#### TASK BRIEF:
Work out how many lines in the records include the word "stacking", then answer with nothing but that number.

----------

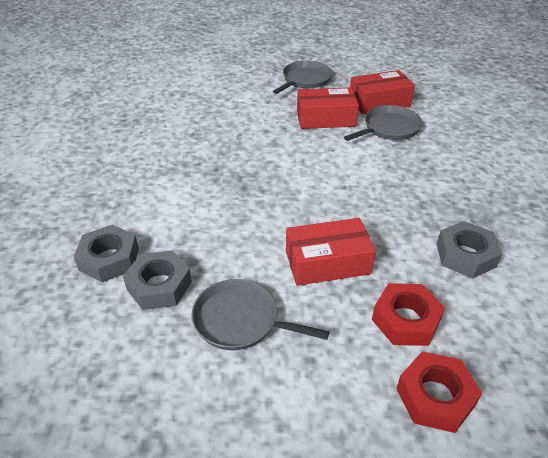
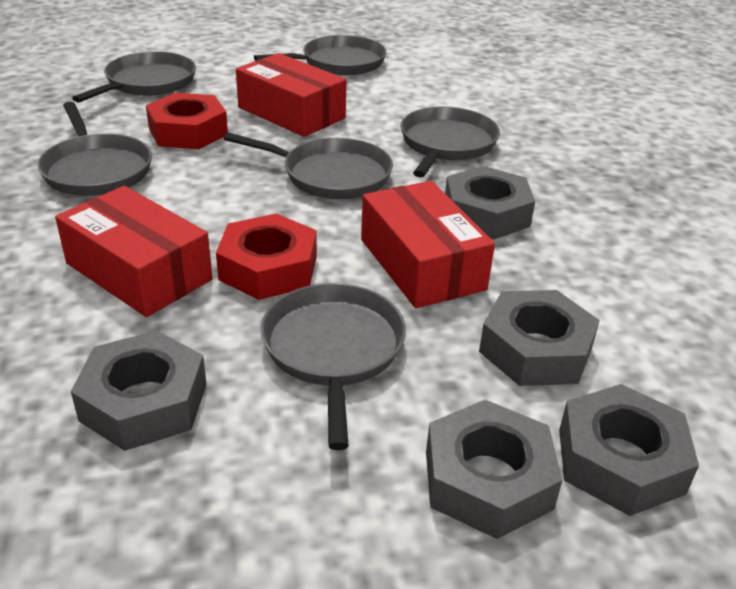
grey nut: 3 -> 5
grey pan: 3 -> 6

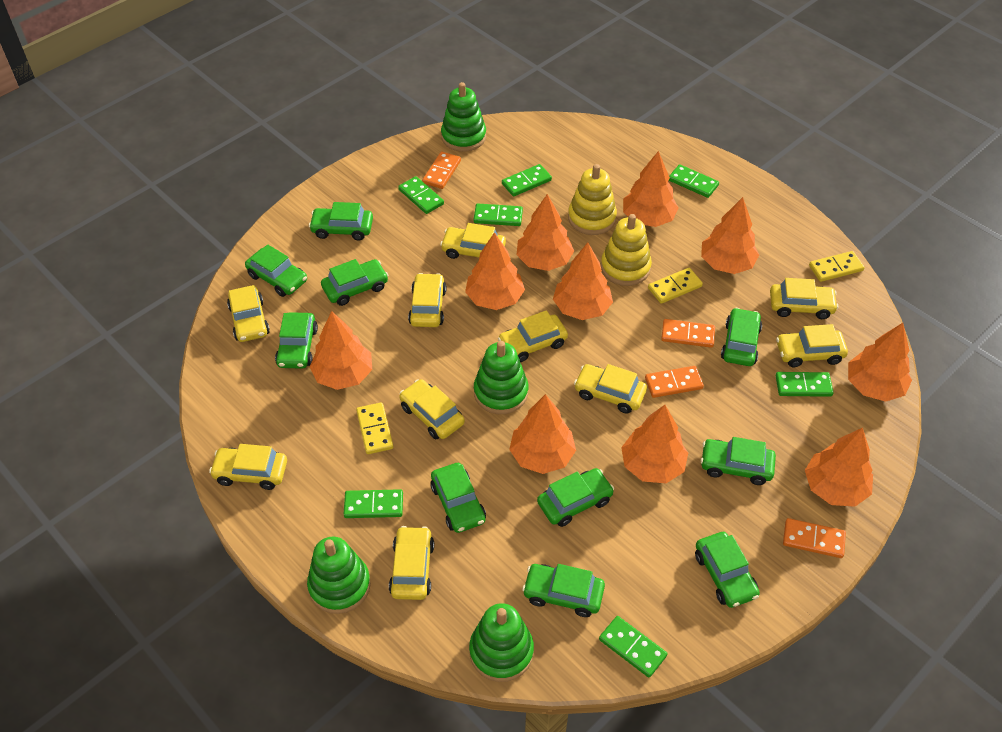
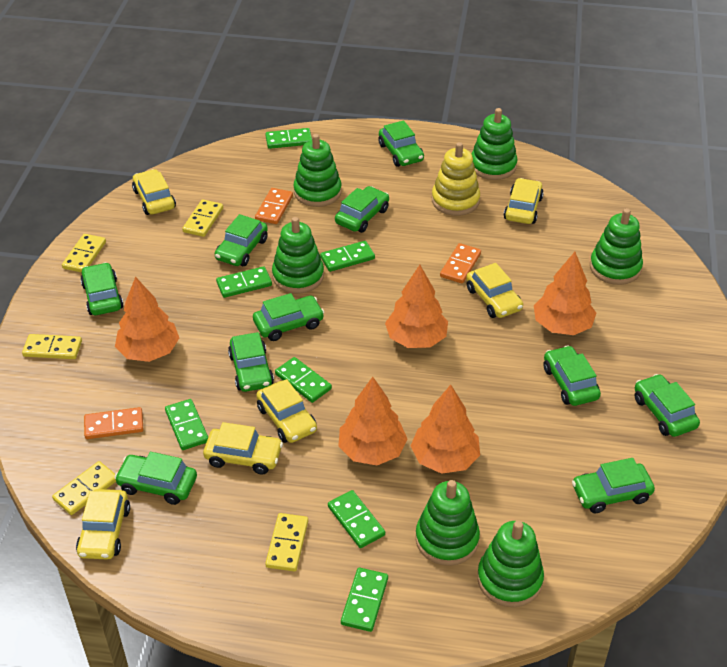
green stacking toy: 4 -> 6
orange domino: 4 -> 3
orange tree: 10 -> 5
yellow car: 10 -> 6
yellow domino: 3 -> 5
yellow stacking toy: 2 -> 1

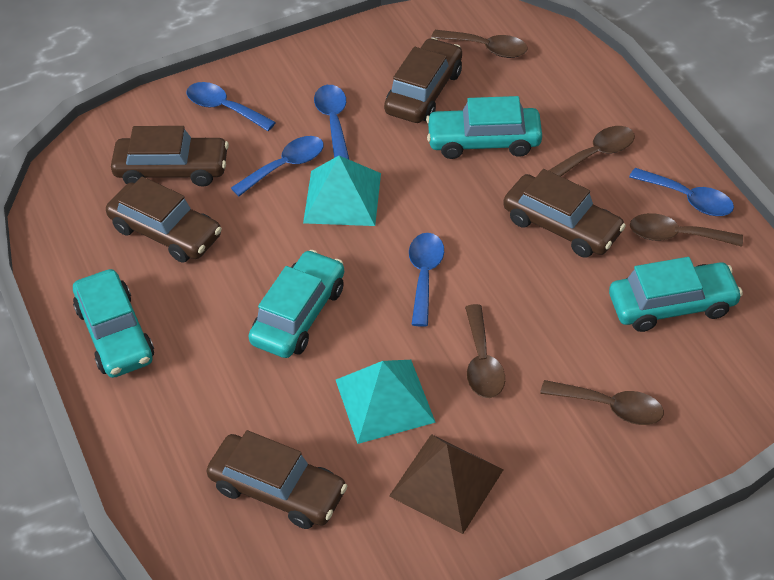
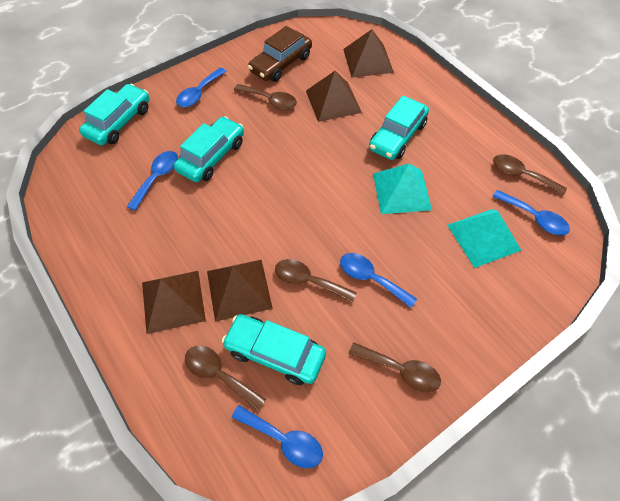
brown car: 5 -> 1
brown pyramid: 1 -> 4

----------

#### FINAL ANSWER:
2